Colored object listings:
-------------------------

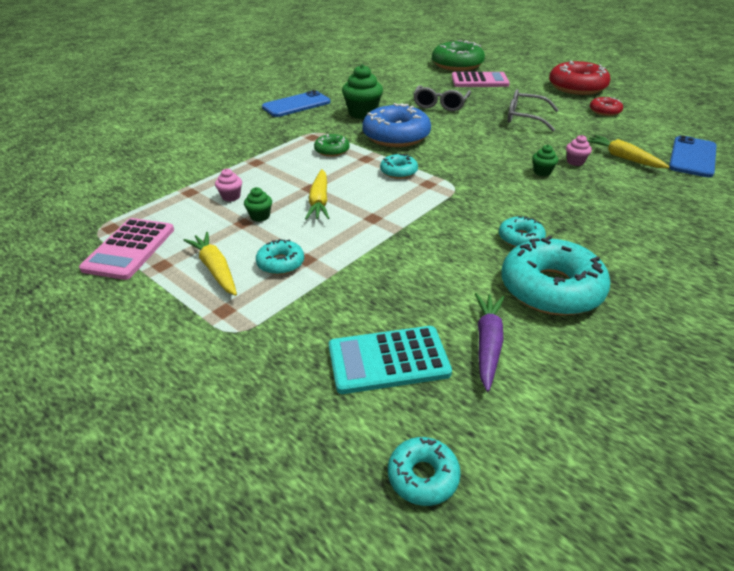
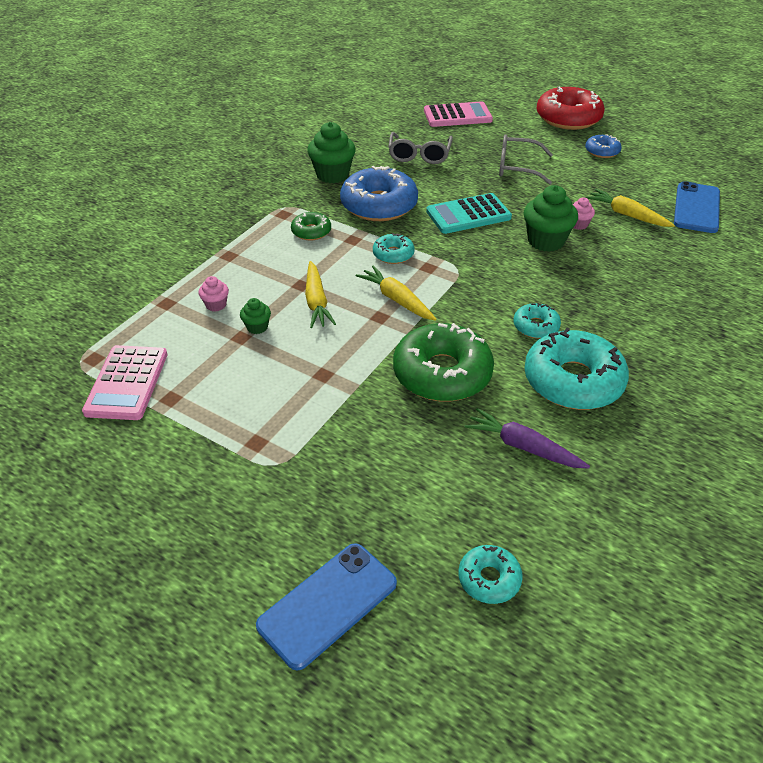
camera: 10 degrees left, 5 degrees up
(215, 269) = (230, 397): yellow carrot -> yellow carrot (396, 299)
(280, 263) = (297, 382): turquoise donut -> none
(296, 105) = (250, 168): blue phone -> blue phone (327, 604)
(388, 360) = (434, 475): turquoise calculator -> turquoise calculator (468, 215)
(457, 65) = (426, 92): green donut -> green donut (442, 373)
(487, 343) = (523, 447): purple carrot -> purple carrot turned 60 degrees counterclockwise
(542, 172) = (546, 241): green cupcake -> green cupcake, size x1.97
(604, 111) = (602, 151): red donut -> blue donut

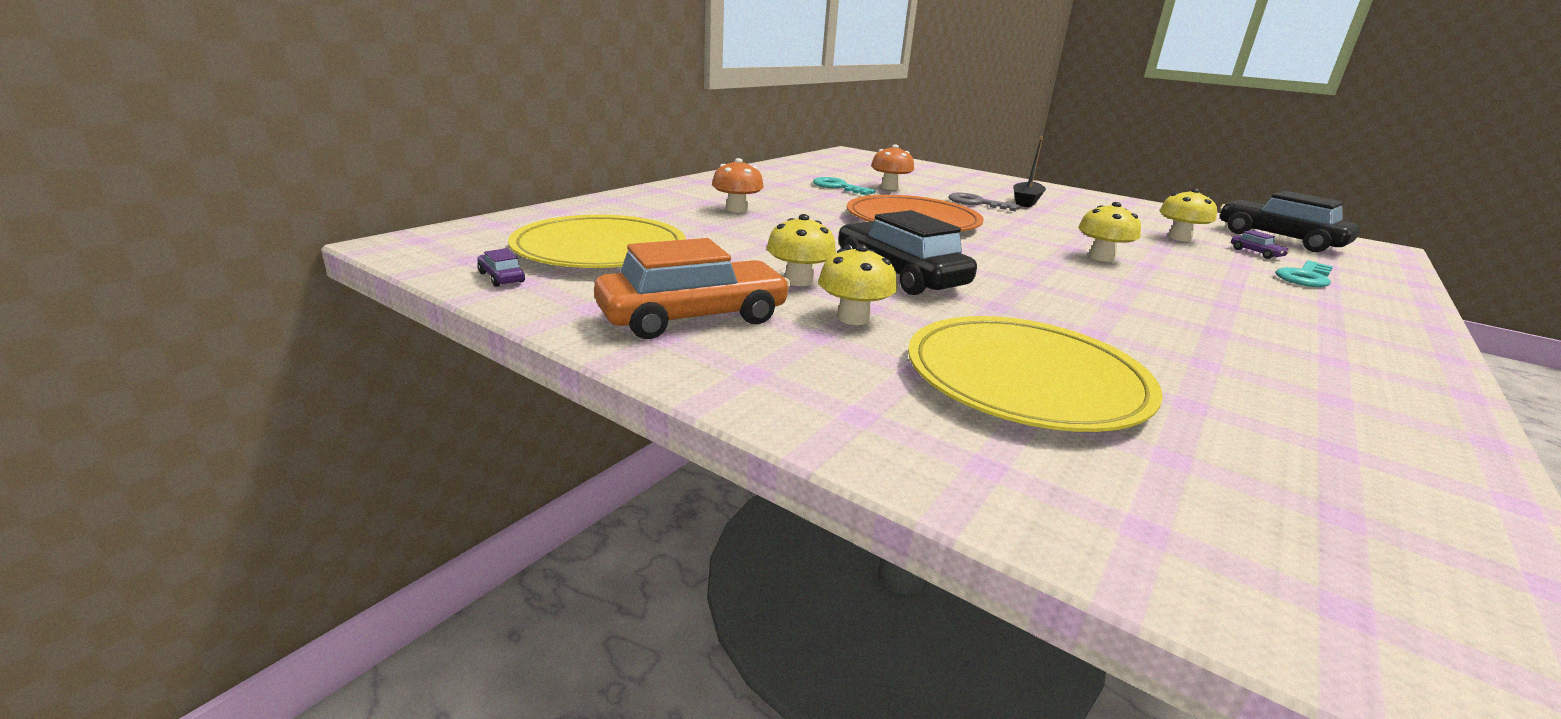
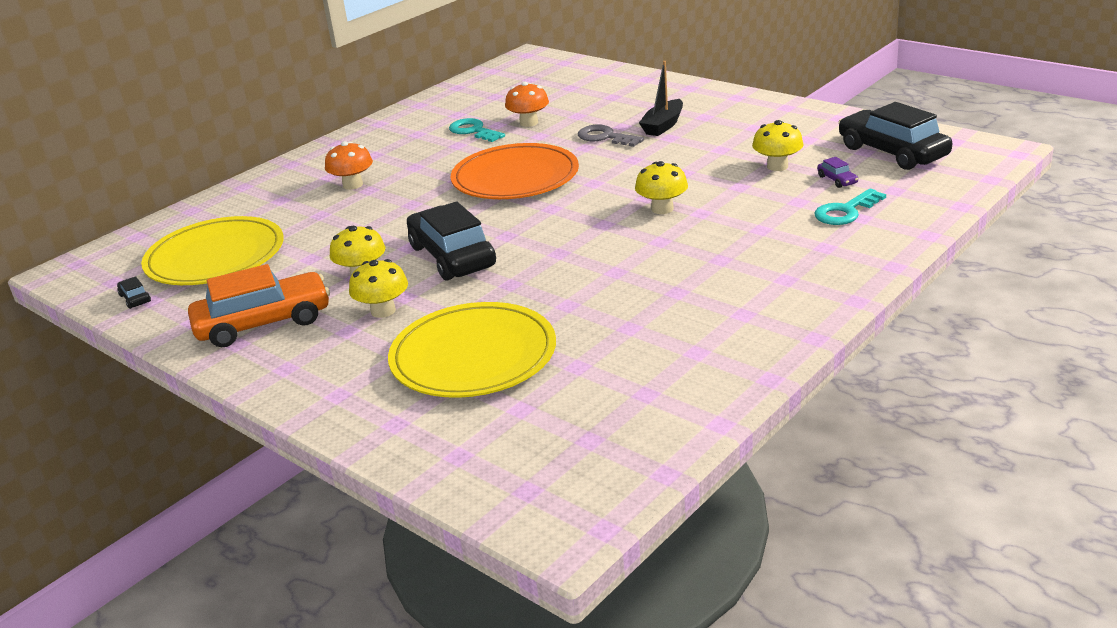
camera: 10 degrees right, 5 degrees up
(501, 277) = (135, 298): purple car -> black car

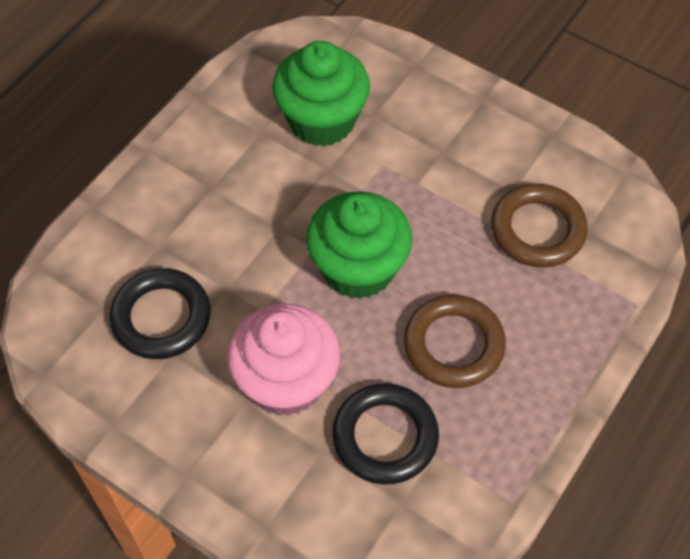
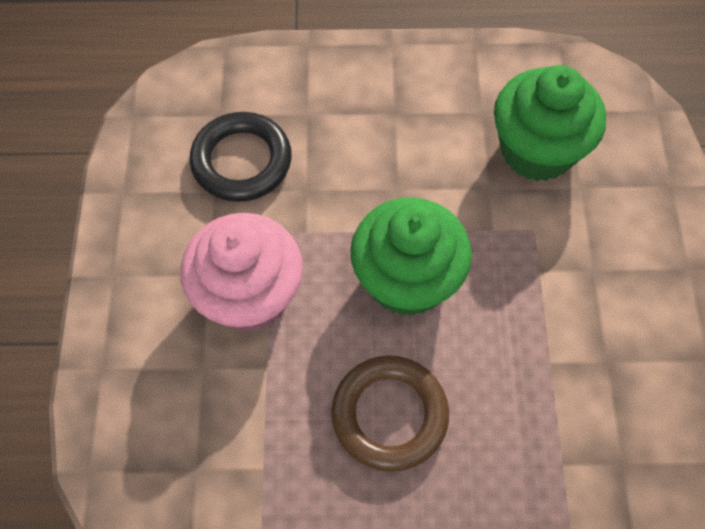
camera: 55 degrees right, 5 degrees up
(385, 437) = (251, 413): black ring -> none
(537, 230) = (581, 415): brown ring -> none

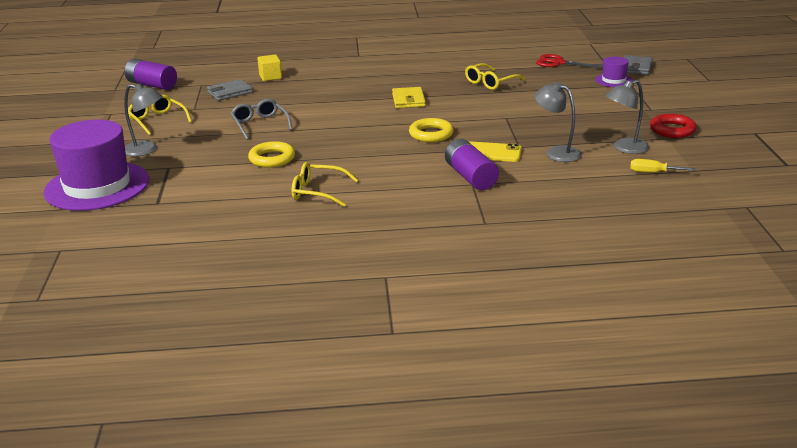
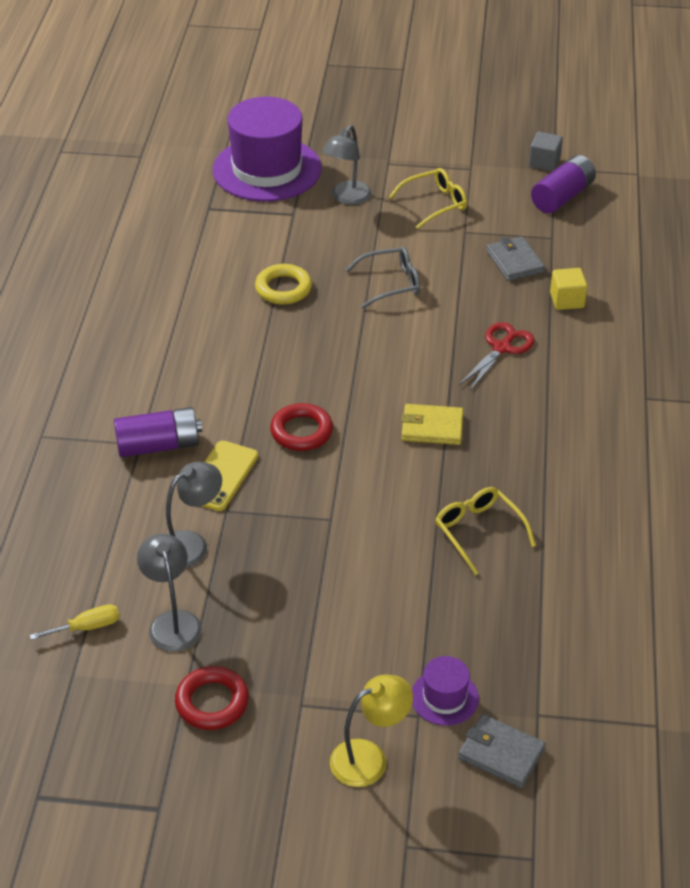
camera: 100 degrees right, 15 degrees up
(107, 92) = (544, 163): none -> grey cube
(318, 192) = (179, 318): yellow glasses -> none
(431, 134) = (301, 431): yellow ring -> red ring
(558, 63) = (552, 644): red scissors -> red scissors (502, 348)
(653, 172) = (87, 627): yellow screwdriver -> yellow screwdriver turned 45 degrees clockwise
(668, 91) = (369, 758): none -> yellow lamp

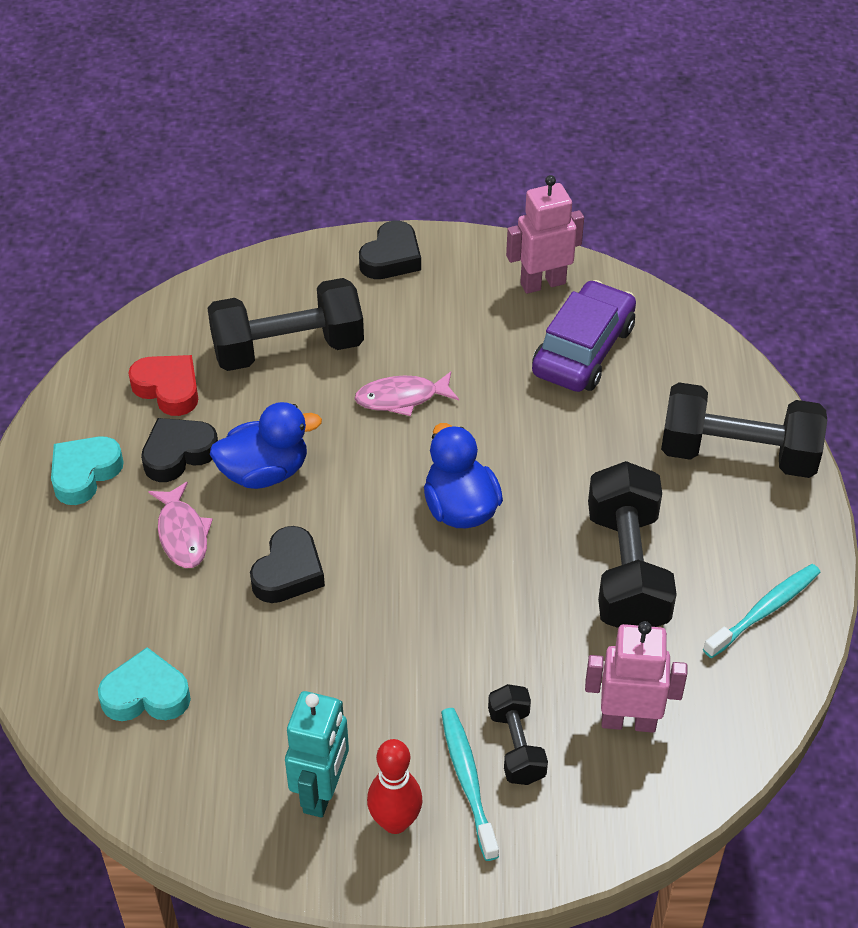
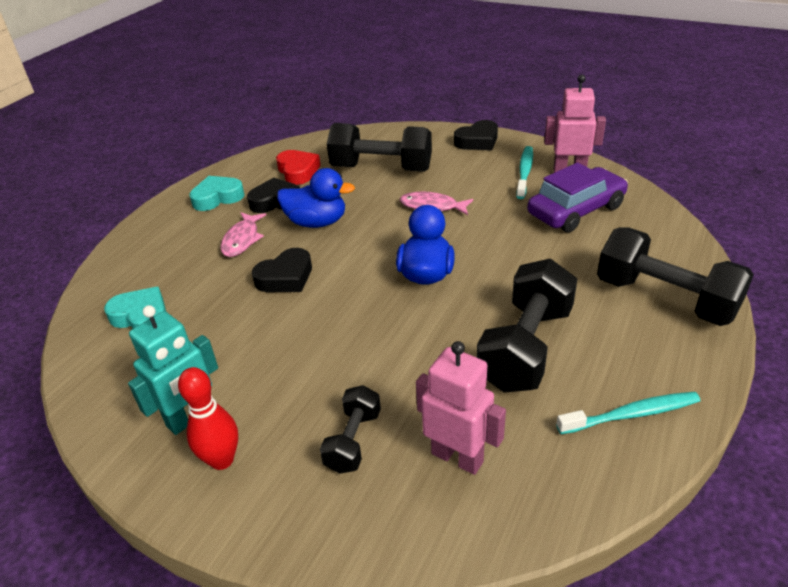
camera: 30 degrees right, 10 degrees down
(468, 781) = (297, 452): turquoise toothbrush -> turquoise toothbrush (524, 172)

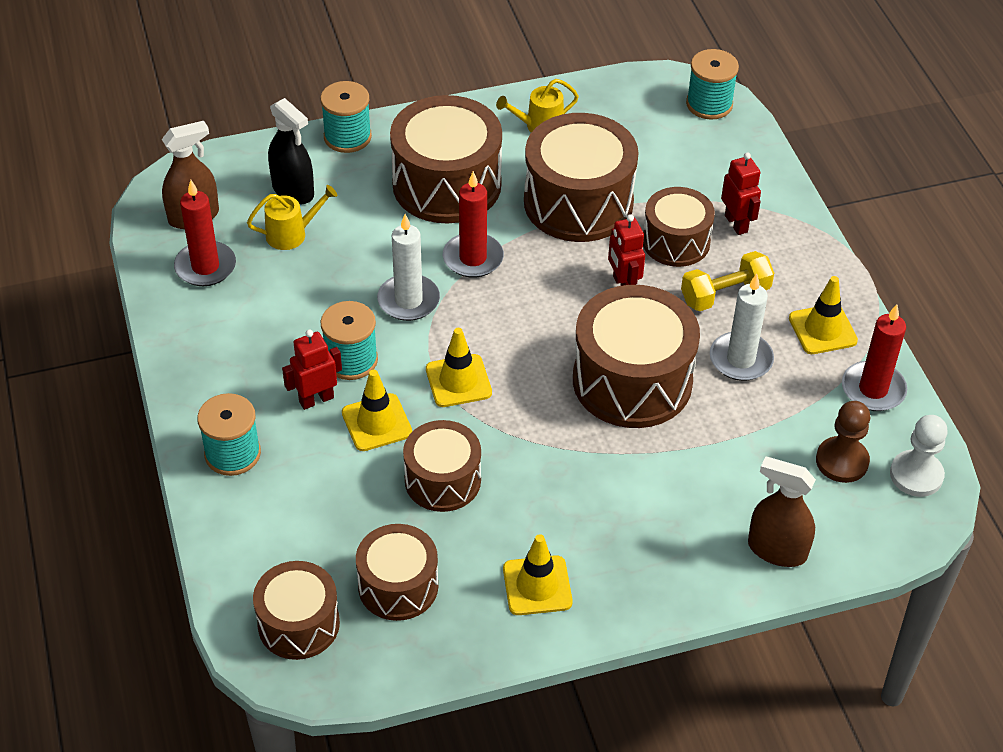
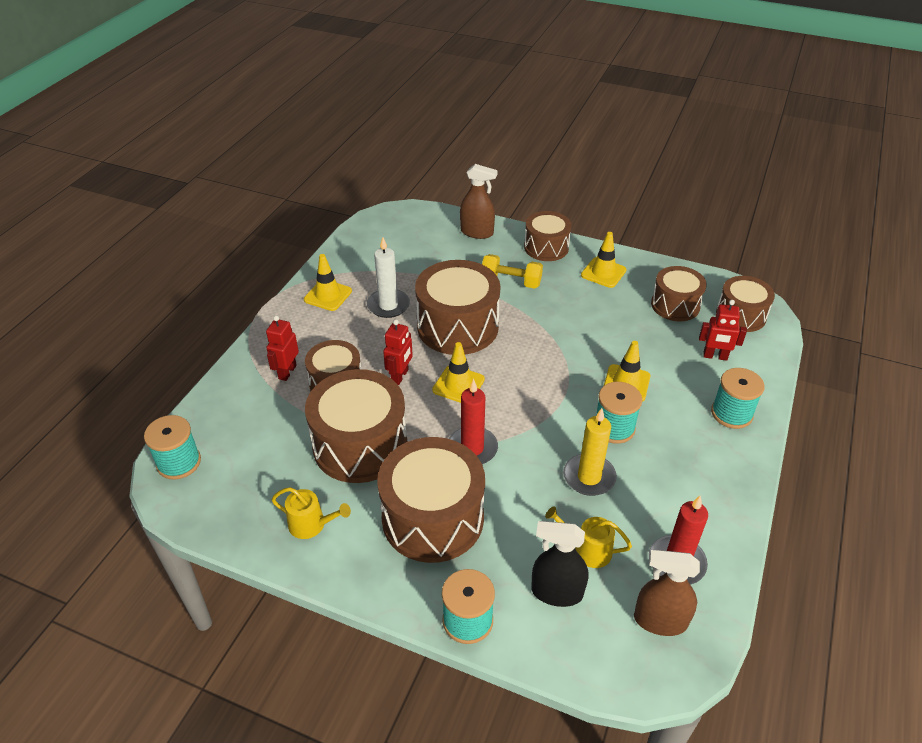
camera: 140 degrees left, 5 degrees down
(293, 190) = (557, 592): black spray bottle -> black spray bottle turned 75 degrees counterclockwise
(316, 399) = (655, 416): red robot -> red robot (715, 356)
(338, 295) = (589, 477): none -> yellow candle
(408, 300) = (543, 445): white candle -> none
(442, 480) = (612, 336): brown drum -> brown drum (546, 247)
(458, 381) = (556, 379): yellow traffic cone -> yellow traffic cone (458, 385)
(725, 294) = (351, 339): yellow dumbbell -> yellow dumbbell (511, 282)
(777, 550) = (477, 232): brown spray bottle -> brown spray bottle turned 45 degrees counterclockwise
(842, 461) = (403, 244): brown pawn -> none
(873, 389) = (345, 260): red candle -> none
(916, 475) = (378, 225): white pawn -> none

-------------------------

ASSIGNED TASK:
If a line in the records above contains the word "blue", count it, then give the total and nothing else.

ANSWER FOR THE TASK:
2